-- Task requirements --
What is needed is an exact reproduction of the lines in the records below, starting at the line with "purple cross: (250, 371) -> (148, 277), moved" and ending at the line with "orange semicircle: (93, 148)", both included, and nothing else; pictures stay out.

-- Entries provided --
# # # #
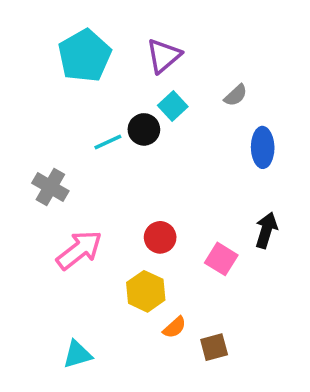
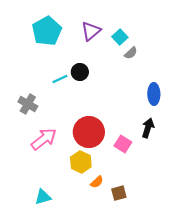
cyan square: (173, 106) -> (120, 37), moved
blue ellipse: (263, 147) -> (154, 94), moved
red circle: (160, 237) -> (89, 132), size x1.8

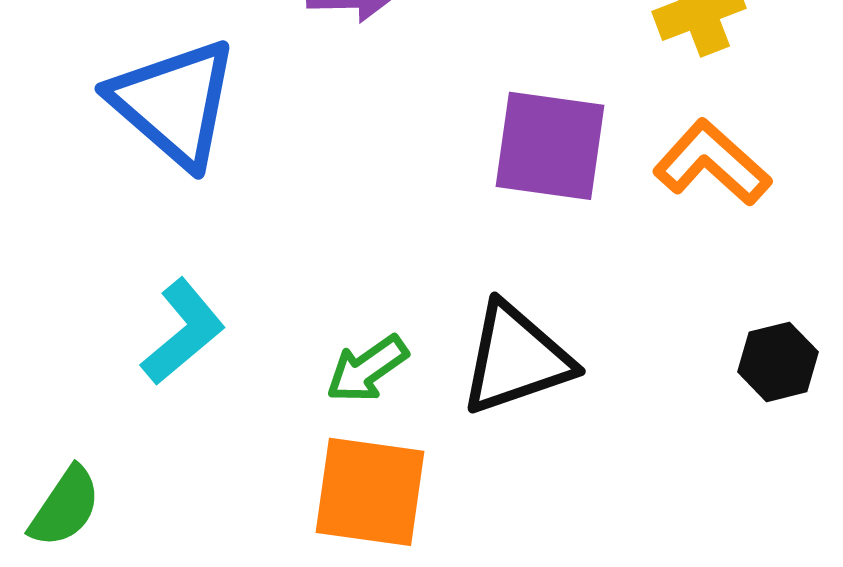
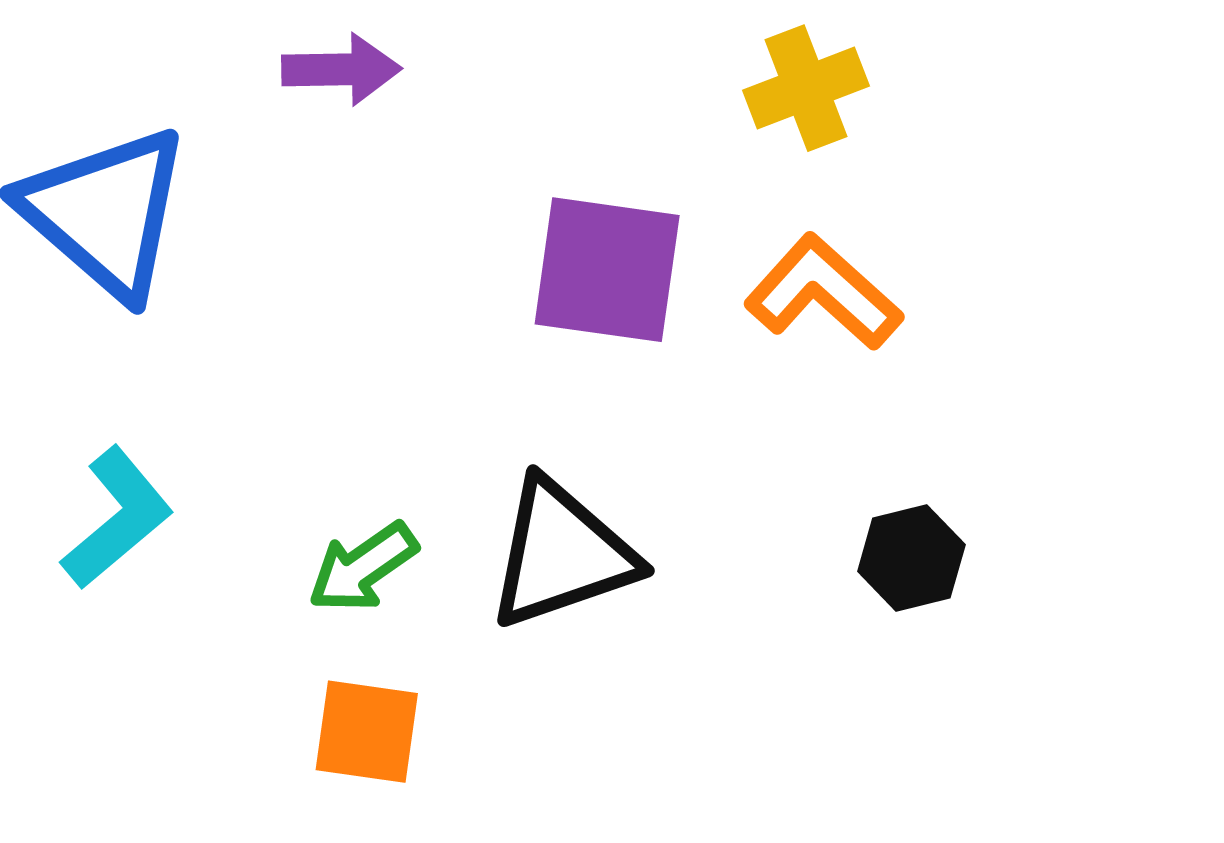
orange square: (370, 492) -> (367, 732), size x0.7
# # # #
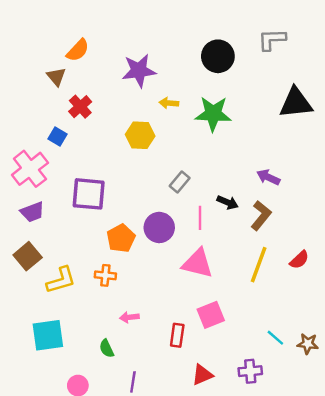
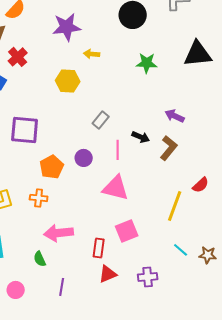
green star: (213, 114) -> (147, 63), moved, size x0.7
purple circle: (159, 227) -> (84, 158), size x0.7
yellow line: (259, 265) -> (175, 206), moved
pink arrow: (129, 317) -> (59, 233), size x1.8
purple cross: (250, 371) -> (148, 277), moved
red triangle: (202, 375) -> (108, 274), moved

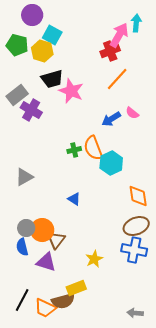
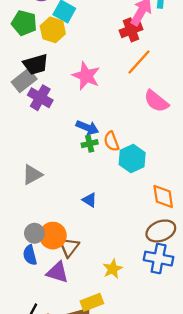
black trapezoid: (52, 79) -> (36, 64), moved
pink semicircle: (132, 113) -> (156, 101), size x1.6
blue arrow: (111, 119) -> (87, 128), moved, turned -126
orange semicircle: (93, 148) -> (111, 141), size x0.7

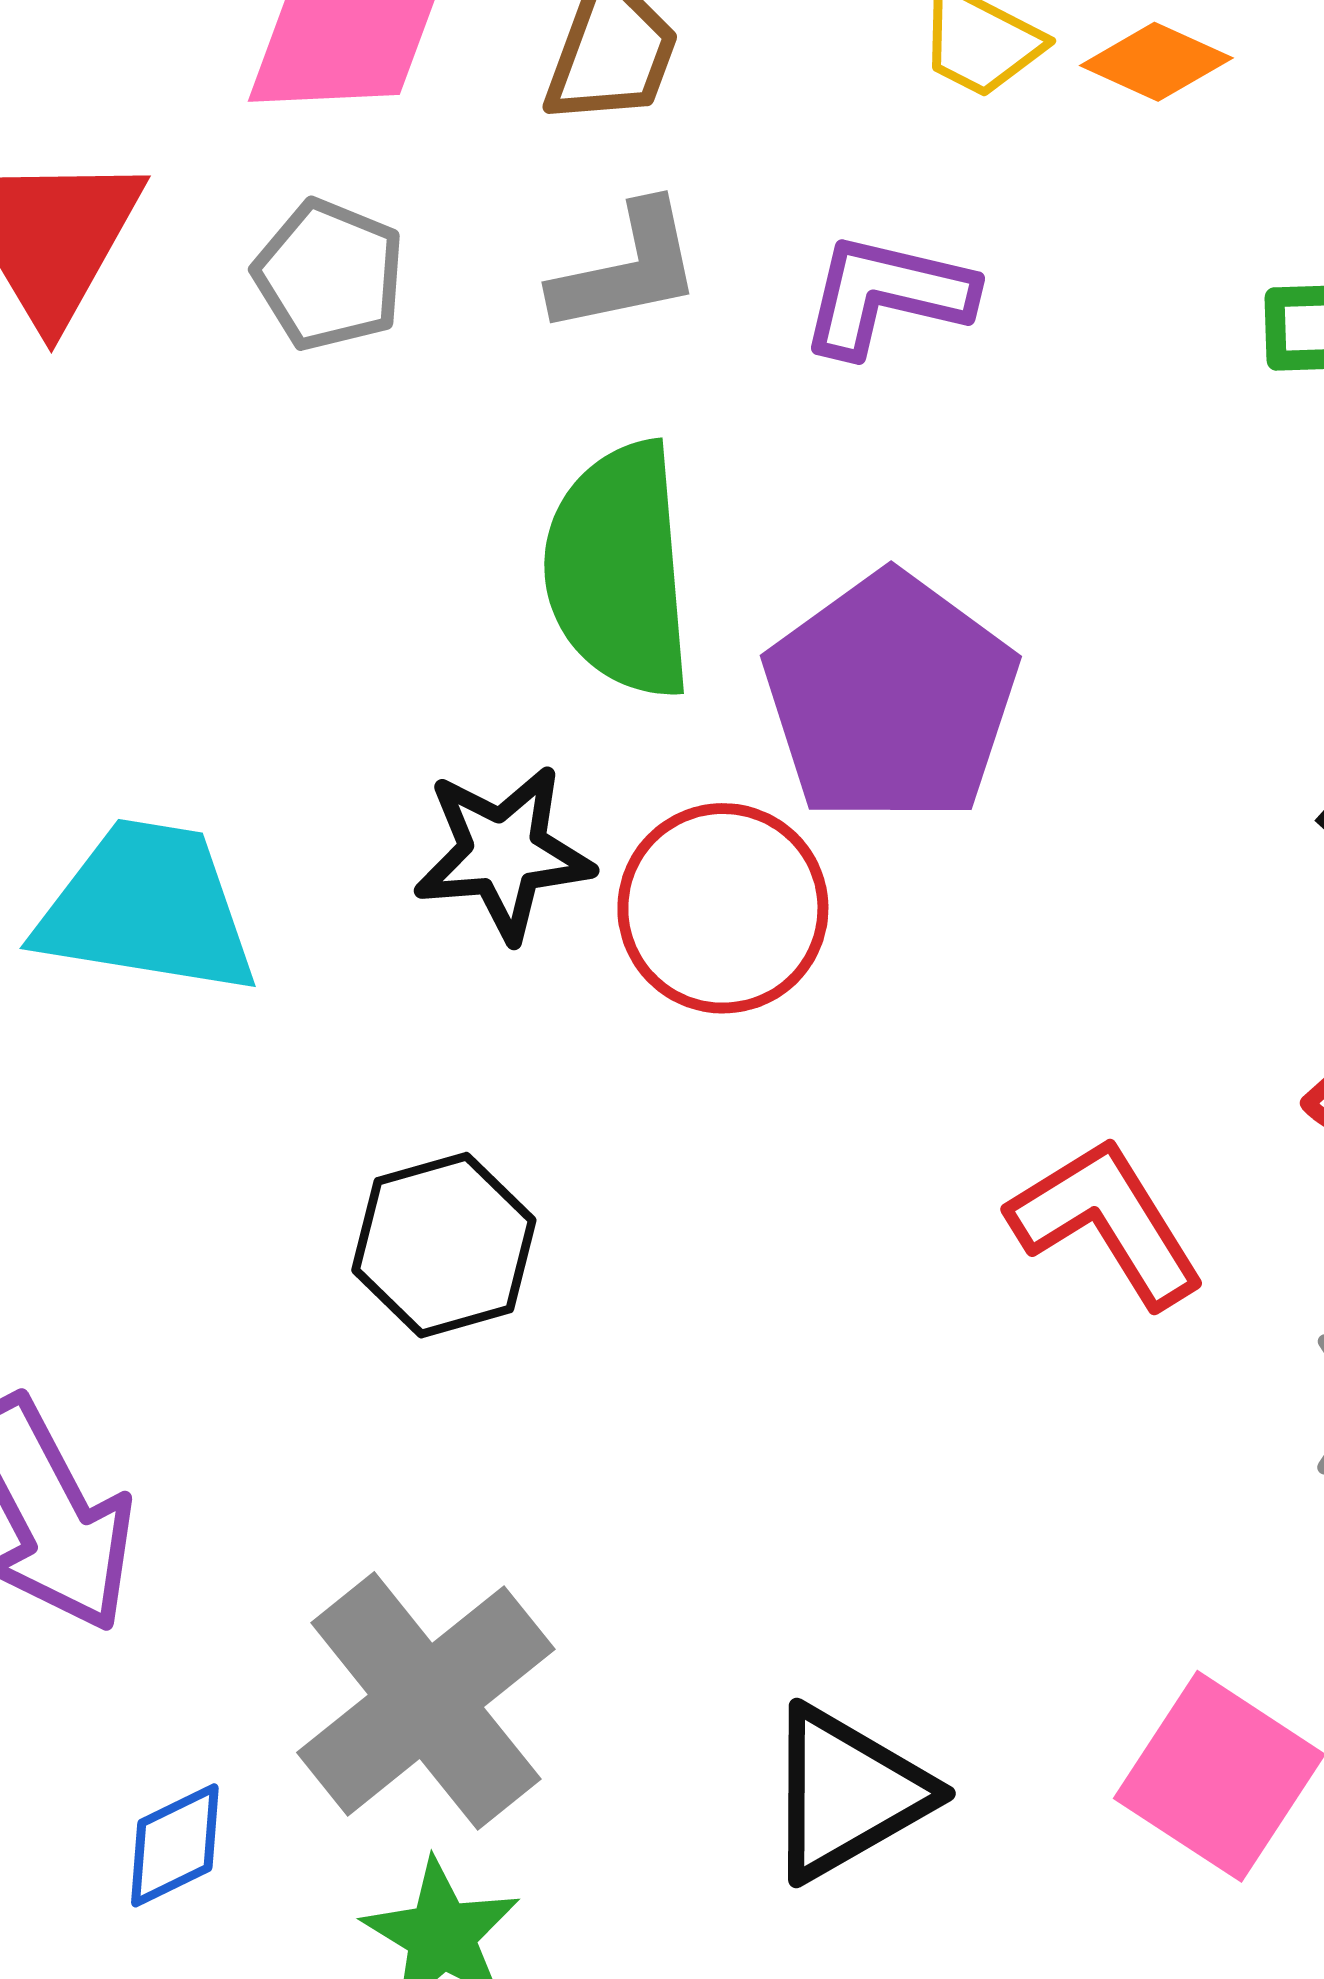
# # # #
-- Reply to the task --
purple cross: (250, 371) -> (148, 277), moved
red triangle: (202, 375) -> (108, 274), moved

black trapezoid: (52, 79) -> (36, 64), moved
pink semicircle: (132, 113) -> (156, 101), size x1.6
blue arrow: (111, 119) -> (87, 128), moved, turned -126
orange semicircle: (93, 148) -> (111, 141), size x0.7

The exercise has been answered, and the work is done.